START Dataset records
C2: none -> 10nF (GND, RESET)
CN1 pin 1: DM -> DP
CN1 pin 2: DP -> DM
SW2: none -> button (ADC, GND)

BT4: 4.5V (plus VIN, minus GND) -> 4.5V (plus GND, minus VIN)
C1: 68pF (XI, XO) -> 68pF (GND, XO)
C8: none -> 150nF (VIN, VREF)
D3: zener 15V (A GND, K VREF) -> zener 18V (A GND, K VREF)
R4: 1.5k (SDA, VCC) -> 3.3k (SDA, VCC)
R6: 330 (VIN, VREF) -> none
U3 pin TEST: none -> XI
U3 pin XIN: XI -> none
END Dataset records
The answer should hold the lines from the one containing "SW2: none -> button (ADC, GND)" through the end of the entries above, set down exactly, with both ends included.

**Solution**.
SW2: none -> button (ADC, GND)

BT4: 4.5V (plus VIN, minus GND) -> 4.5V (plus GND, minus VIN)
C1: 68pF (XI, XO) -> 68pF (GND, XO)
C8: none -> 150nF (VIN, VREF)
D3: zener 15V (A GND, K VREF) -> zener 18V (A GND, K VREF)
R4: 1.5k (SDA, VCC) -> 3.3k (SDA, VCC)
R6: 330 (VIN, VREF) -> none
U3 pin TEST: none -> XI
U3 pin XIN: XI -> none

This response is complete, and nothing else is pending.